Data for review START

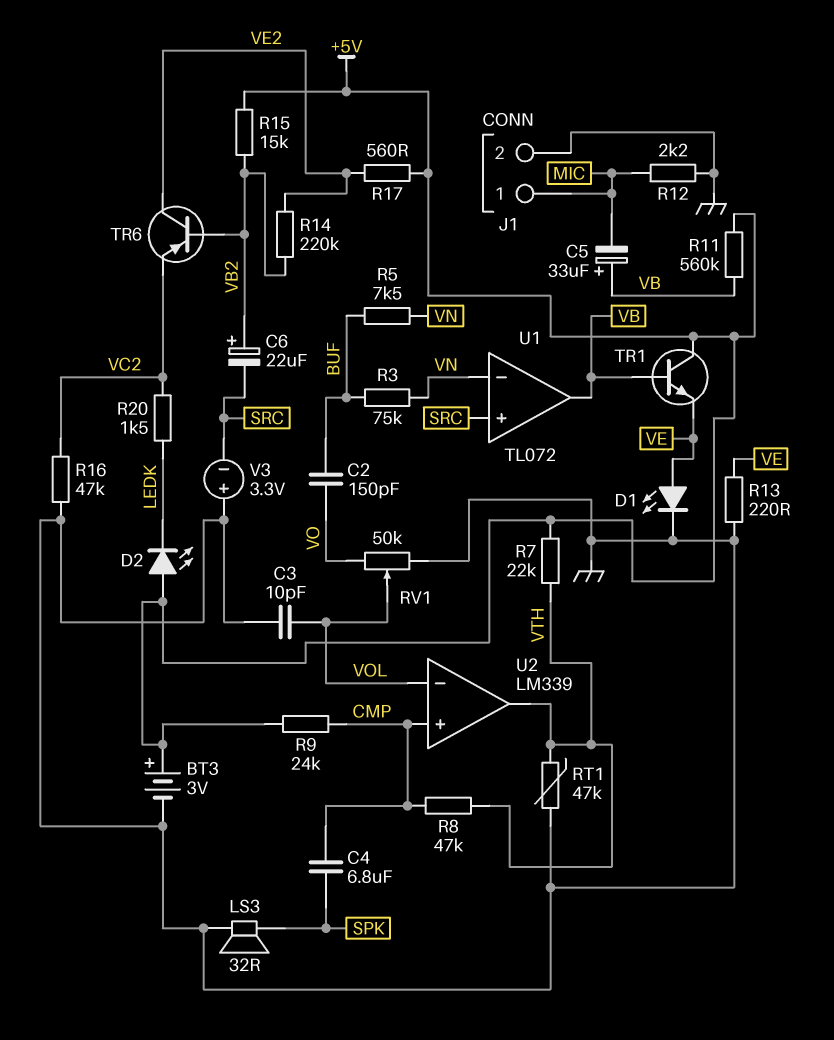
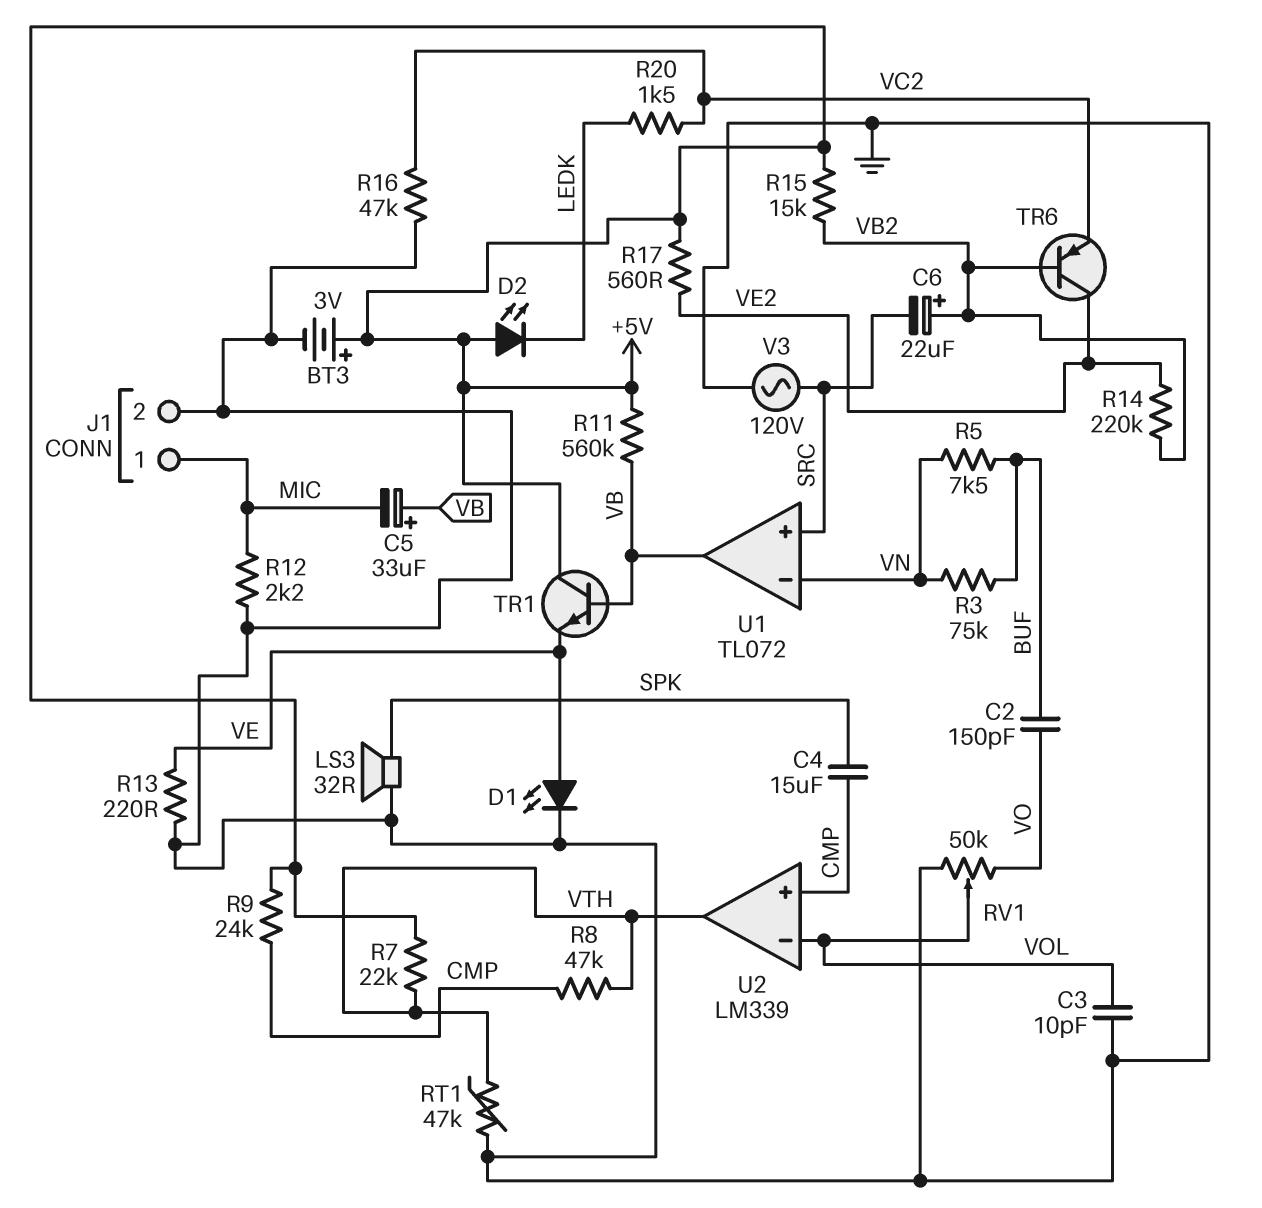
C4: 6.8uF (CMP, SPK) -> 15uF (CMP, SPK)
V3: 3.3V (plus GND, minus SRC) -> AC 120V (GND, SRC)

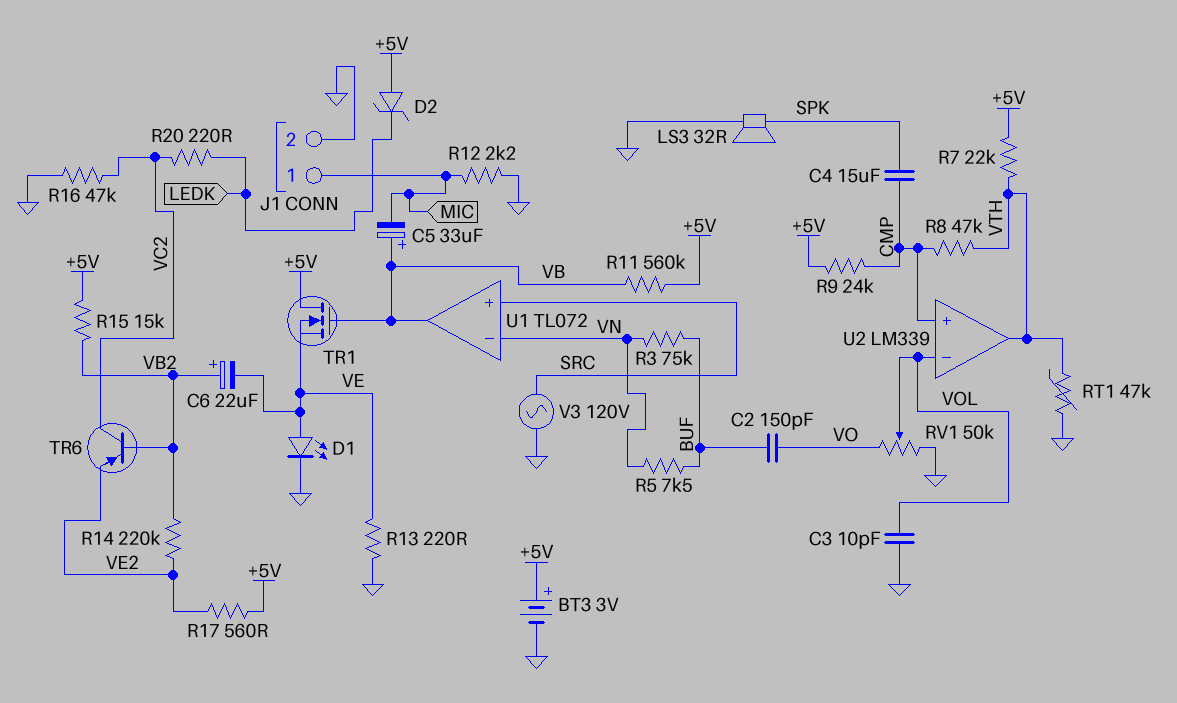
C6: 22uF (plus VB2, minus SRC) -> 22uF (plus VB2, minus VE)
D2: LED (A +5V, K LEDK) -> zener (A +5V, K LEDK)
R20: 1.5k (LEDK, VC2) -> 220 (LEDK, VC2)
TR1: NPN (B VB, C +5V, E VE) -> NMOS (G VB, D +5V, S VE)
TR6: PNP (B VB2, C VE2, E VC2) -> PNP (B VB2, C VC2, E VE2)

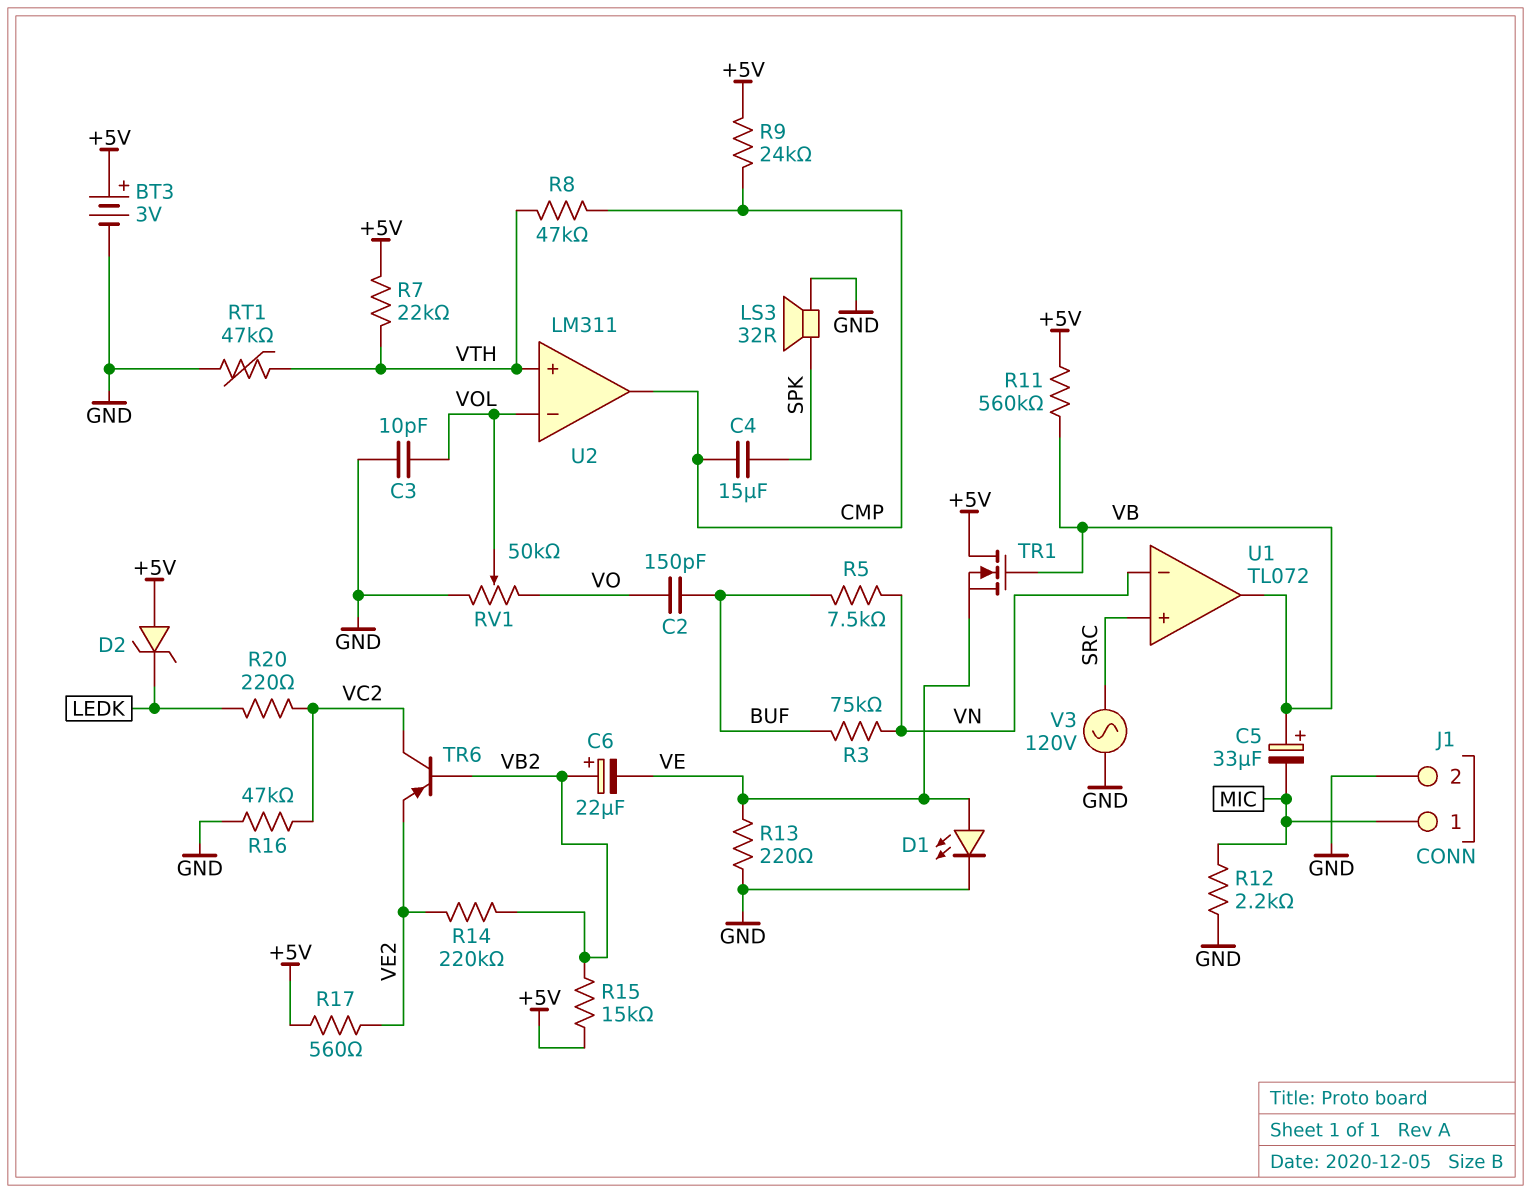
U2: LM339 -> LM311
U2 pin in+: CMP -> VTH
U2 pin out: VTH -> CMP

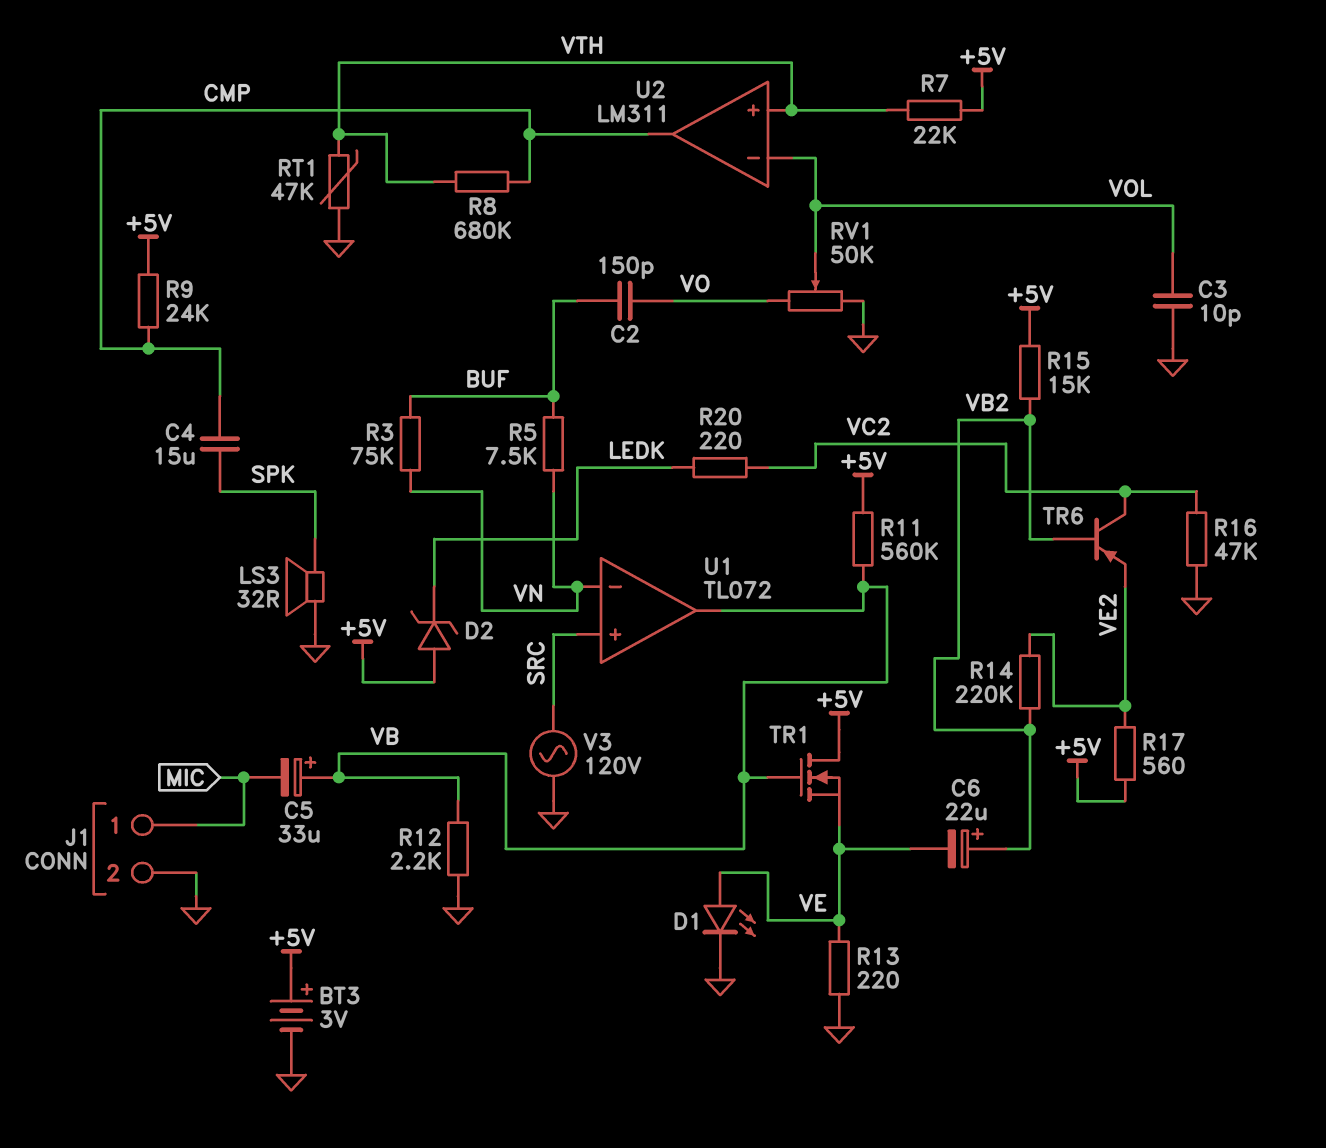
R8: 47k (CMP, VTH) -> 680k (CMP, VTH)
R12: 2.2k (GND, MIC) -> 2.2k (GND, VB)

Data for review END

◆ How to complete this task: Could the entries above be returned verbatim, with no pictures included?

◆ Finished task:
C4: 6.8uF (CMP, SPK) -> 15uF (CMP, SPK)
V3: 3.3V (plus GND, minus SRC) -> AC 120V (GND, SRC)

C6: 22uF (plus VB2, minus SRC) -> 22uF (plus VB2, minus VE)
D2: LED (A +5V, K LEDK) -> zener (A +5V, K LEDK)
R20: 1.5k (LEDK, VC2) -> 220 (LEDK, VC2)
TR1: NPN (B VB, C +5V, E VE) -> NMOS (G VB, D +5V, S VE)
TR6: PNP (B VB2, C VE2, E VC2) -> PNP (B VB2, C VC2, E VE2)

U2: LM339 -> LM311
U2 pin in+: CMP -> VTH
U2 pin out: VTH -> CMP

R8: 47k (CMP, VTH) -> 680k (CMP, VTH)
R12: 2.2k (GND, MIC) -> 2.2k (GND, VB)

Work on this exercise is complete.